Return all lines from the entries below in which the word "grey" is present.

[[ SOURCE MATERIAL open ]]

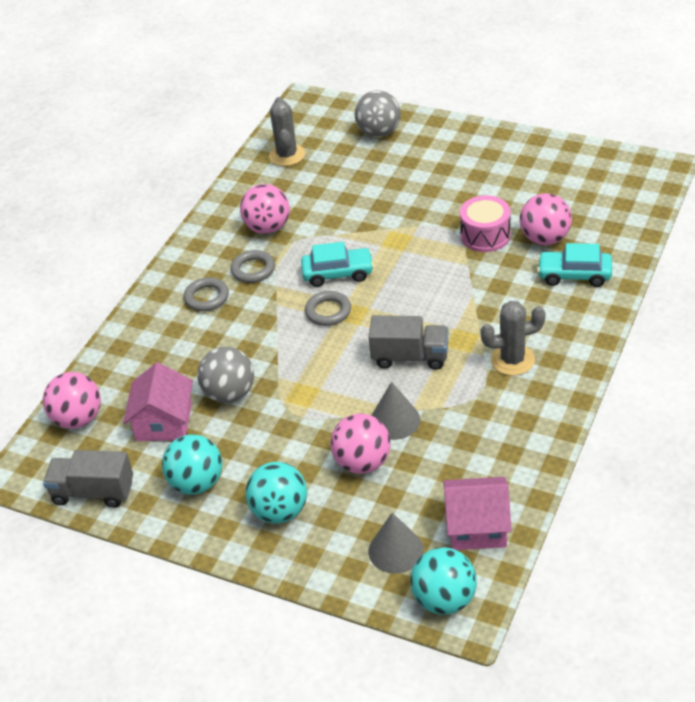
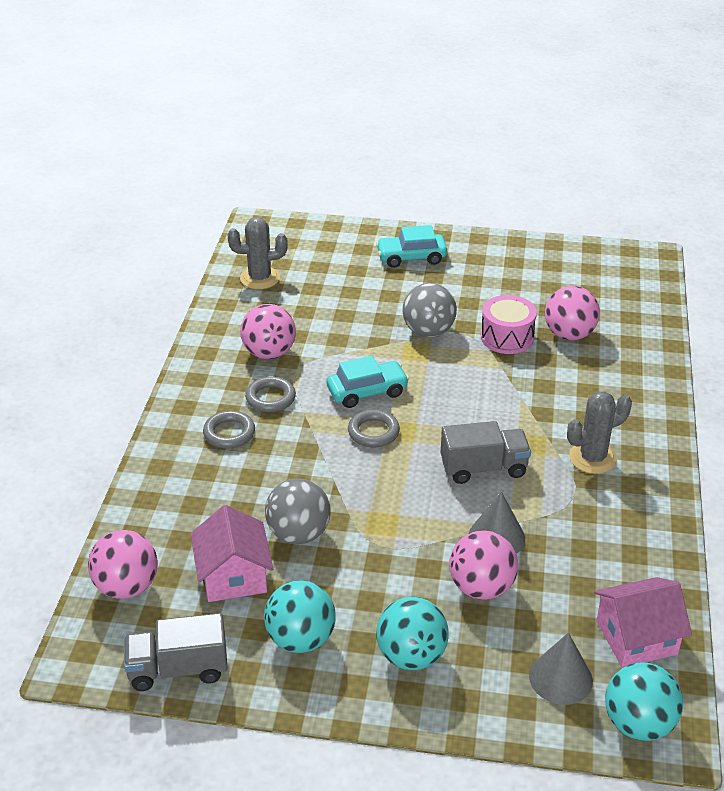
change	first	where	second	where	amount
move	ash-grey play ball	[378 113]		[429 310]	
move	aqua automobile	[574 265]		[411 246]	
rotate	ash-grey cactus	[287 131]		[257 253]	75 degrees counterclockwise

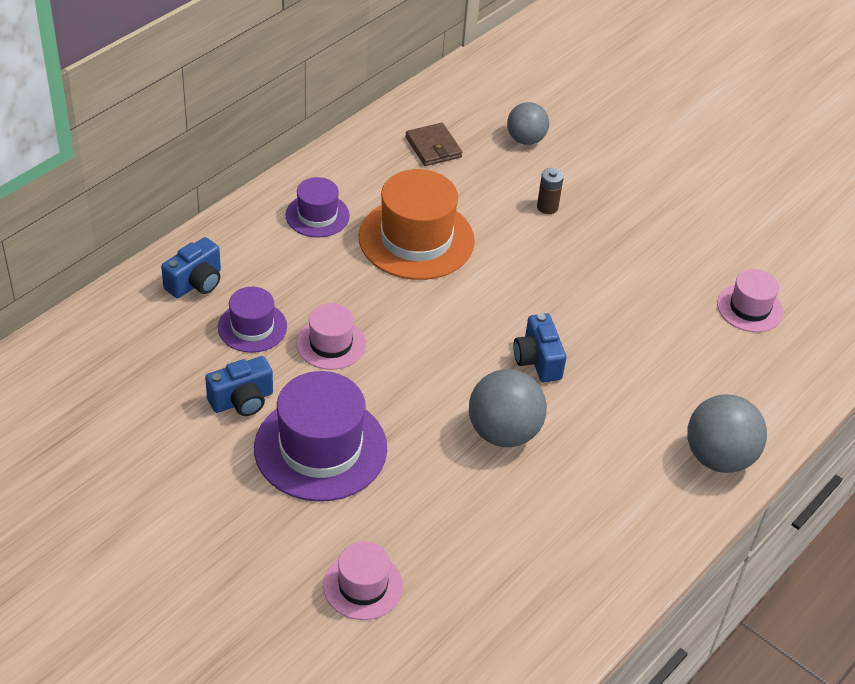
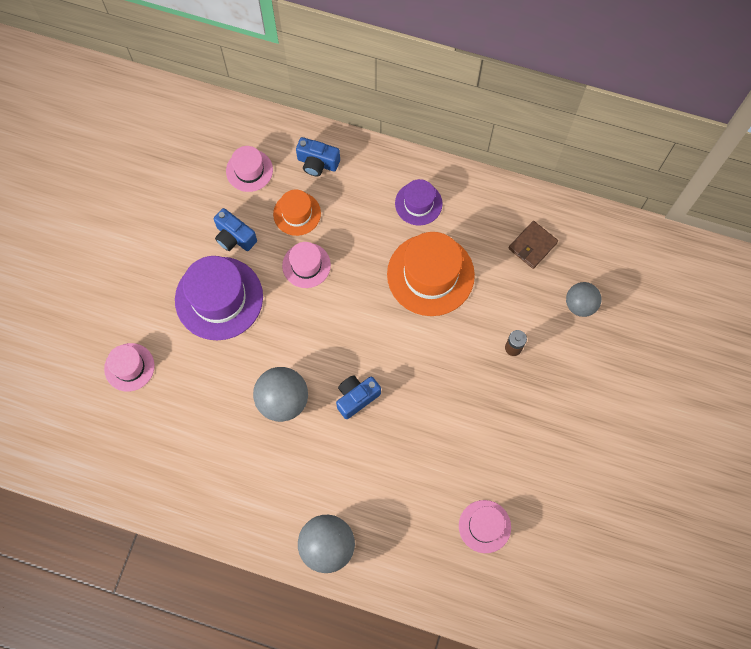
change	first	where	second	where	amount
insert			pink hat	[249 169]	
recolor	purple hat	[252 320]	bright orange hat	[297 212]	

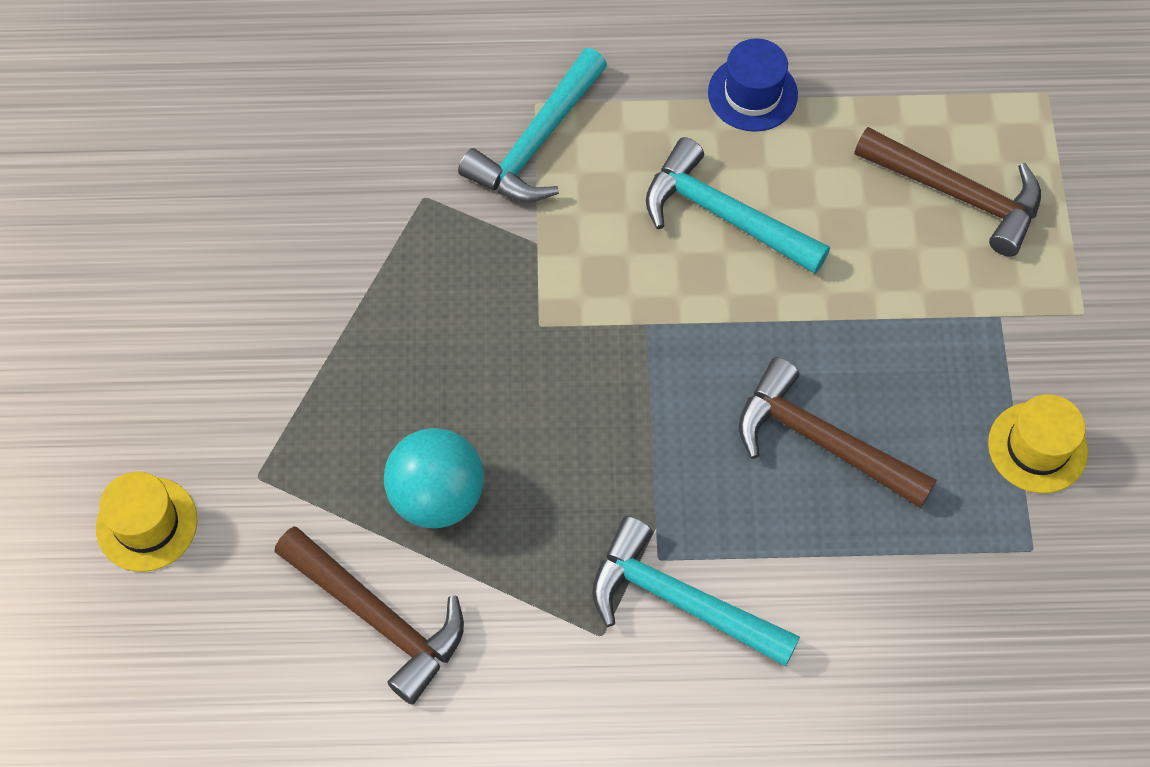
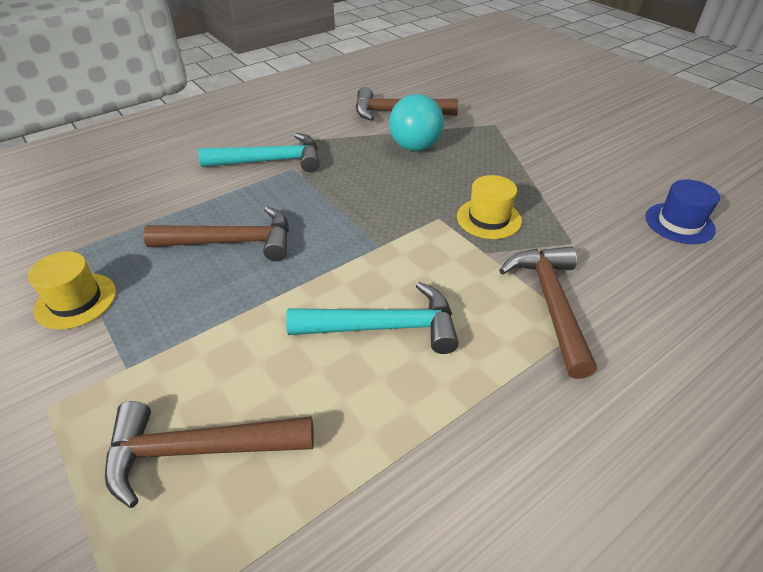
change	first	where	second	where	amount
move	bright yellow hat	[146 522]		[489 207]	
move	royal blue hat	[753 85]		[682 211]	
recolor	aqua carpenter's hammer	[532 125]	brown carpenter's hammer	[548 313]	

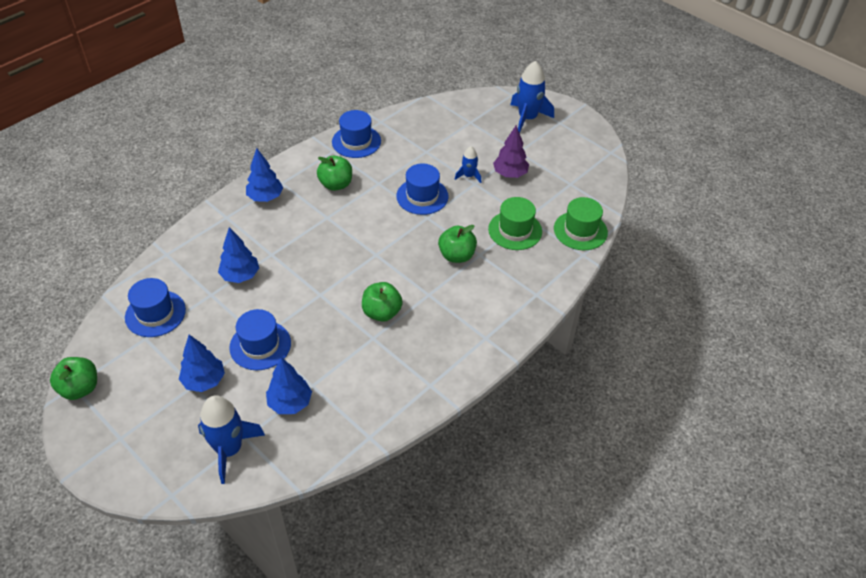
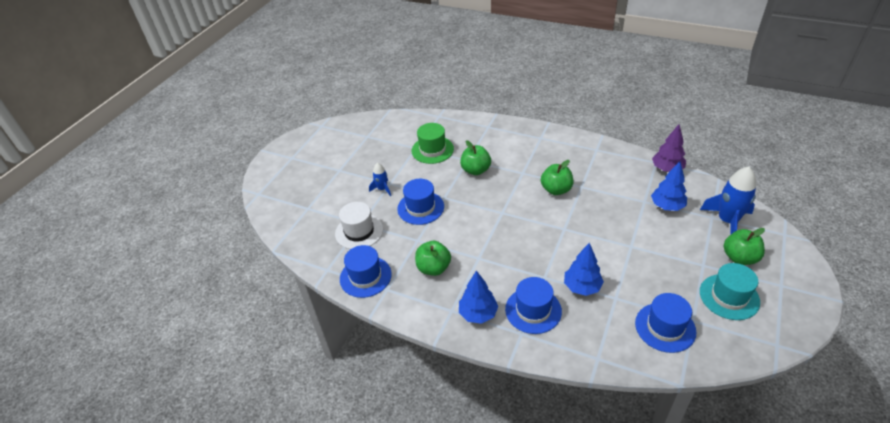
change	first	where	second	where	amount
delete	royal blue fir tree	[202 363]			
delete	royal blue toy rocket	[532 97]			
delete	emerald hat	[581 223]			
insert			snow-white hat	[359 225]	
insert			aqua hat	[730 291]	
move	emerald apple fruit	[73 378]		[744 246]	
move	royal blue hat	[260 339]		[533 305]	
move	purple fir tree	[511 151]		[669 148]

[[ SOURCE MATERIAL closed ]]

* **EXERCISE OUTPUT**:
move	ash-grey play ball	[378 113]		[429 310]	
rotate	ash-grey cactus	[287 131]		[257 253]	75 degrees counterclockwise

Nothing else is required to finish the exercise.